About this exercise:
Print out the data exactly, keeping every image out of it.

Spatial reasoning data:
····················

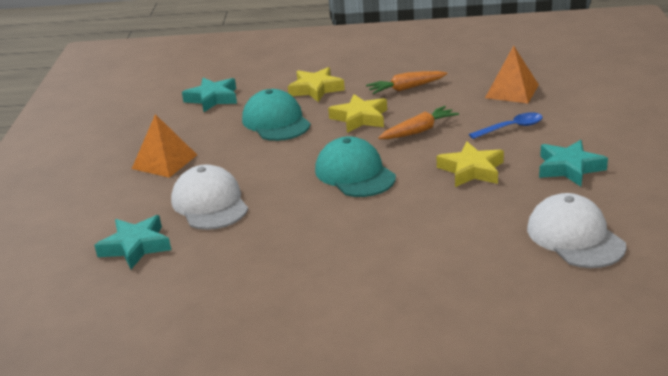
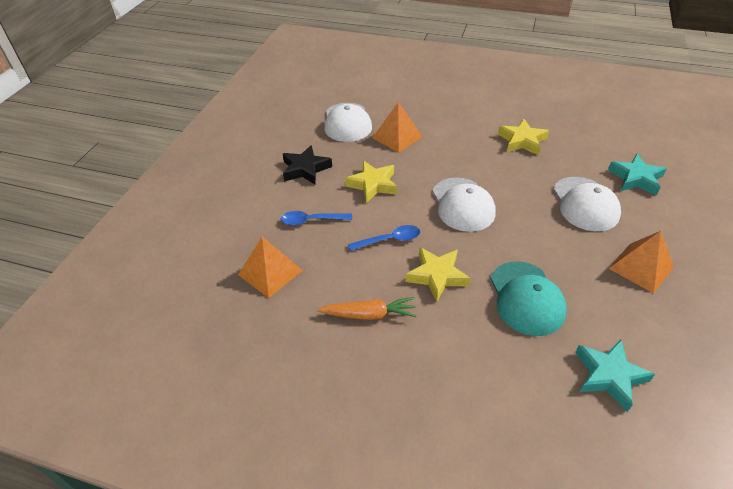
camera: 165 degrees left, 15 degrees up
(315, 89) = (473, 351): yellow star -> yellow star (522, 141)
(355, 173) = (463, 204): turquoise cap -> white cap
(419, 131) = (389, 240): orange carrot -> blue spoon
(481, 232) = (397, 137): none -> orange pyramid
(569, 168) = (305, 169): turquoise star -> black star

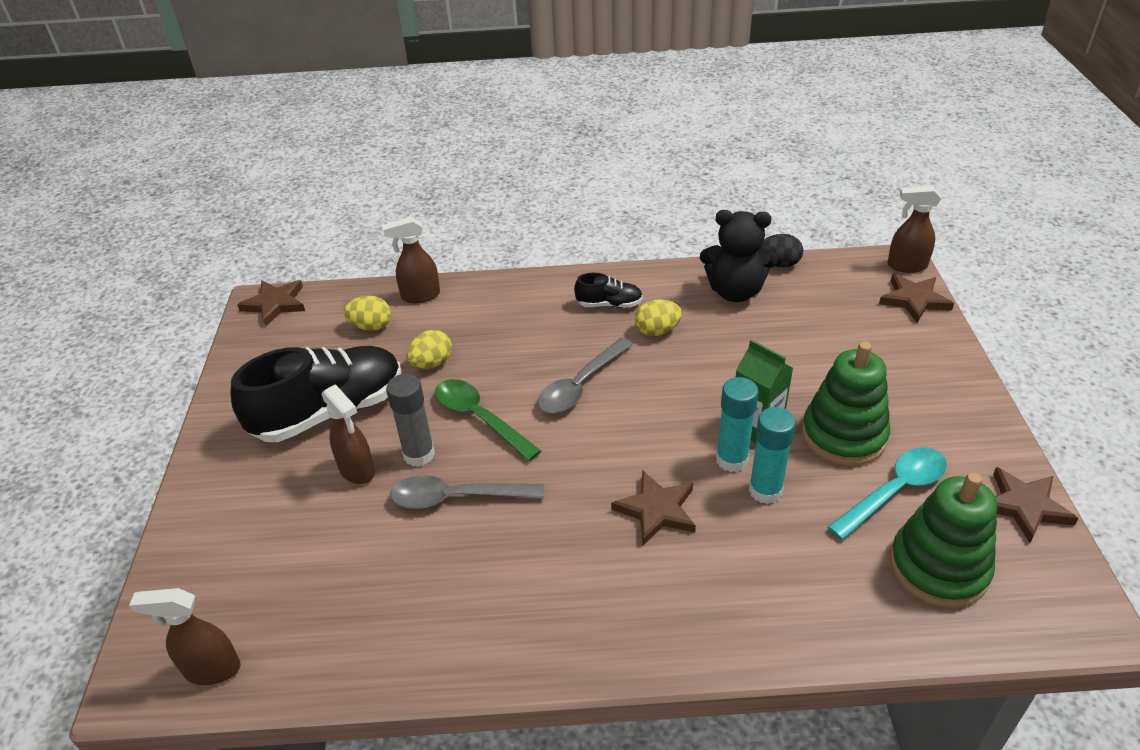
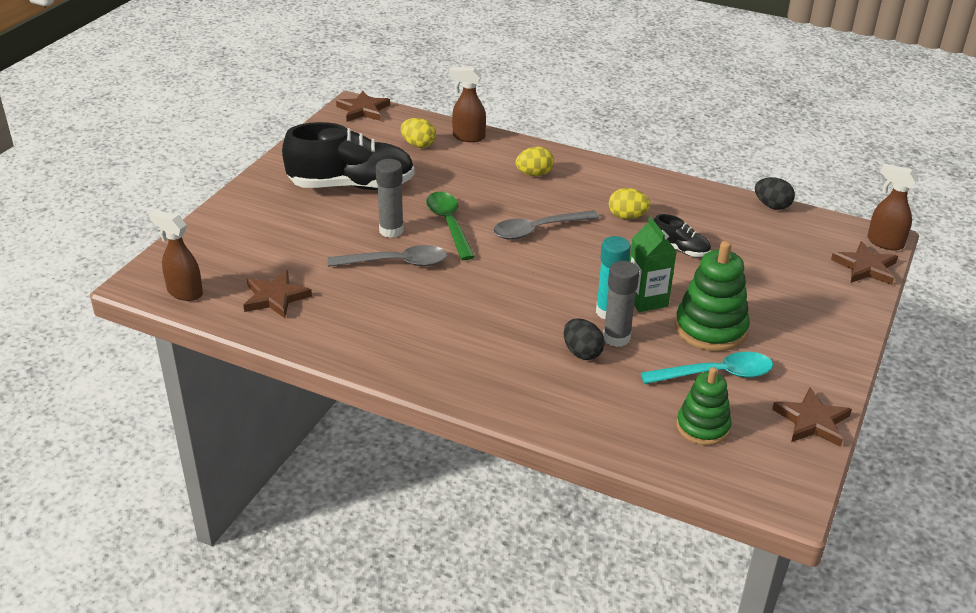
camera: 25 degrees right, 5 degrees down
(357, 471) = (344, 225): brown spray bottle -> none
(432, 363) = (442, 181): yellow egg -> yellow egg (534, 174)
(456, 498) = (396, 263): grey spoon -> grey spoon turned 150 degrees clockwise
(609, 304) = (605, 188): black shoe -> black shoe (680, 249)
(656, 510) = (526, 319): brown star -> brown star (275, 297)
(735, 292) = (715, 212): black teddy bear -> none
(746, 528) = (582, 352): none -> black egg
(765, 491) = (616, 338): turquoise glue stick -> grey glue stick
(938, 567) = (702, 427): green stacking toy -> green stacking toy, size x0.67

····················

Final answer:
camera: 165 degrees left, 15 degrees up
(315, 89) = (473, 351): yellow star -> yellow star (522, 141)
(355, 173) = (463, 204): turquoise cap -> white cap
(419, 131) = (389, 240): orange carrot -> blue spoon
(481, 232) = (397, 137): none -> orange pyramid
(569, 168) = (305, 169): turquoise star -> black star

camera: 25 degrees right, 5 degrees down
(357, 471) = (344, 225): brown spray bottle -> none
(432, 363) = (442, 181): yellow egg -> yellow egg (534, 174)
(456, 498) = (396, 263): grey spoon -> grey spoon turned 150 degrees clockwise
(609, 304) = (605, 188): black shoe -> black shoe (680, 249)
(656, 510) = (526, 319): brown star -> brown star (275, 297)
(735, 292) = (715, 212): black teddy bear -> none
(746, 528) = (582, 352): none -> black egg
(765, 491) = (616, 338): turquoise glue stick -> grey glue stick
(938, 567) = (702, 427): green stacking toy -> green stacking toy, size x0.67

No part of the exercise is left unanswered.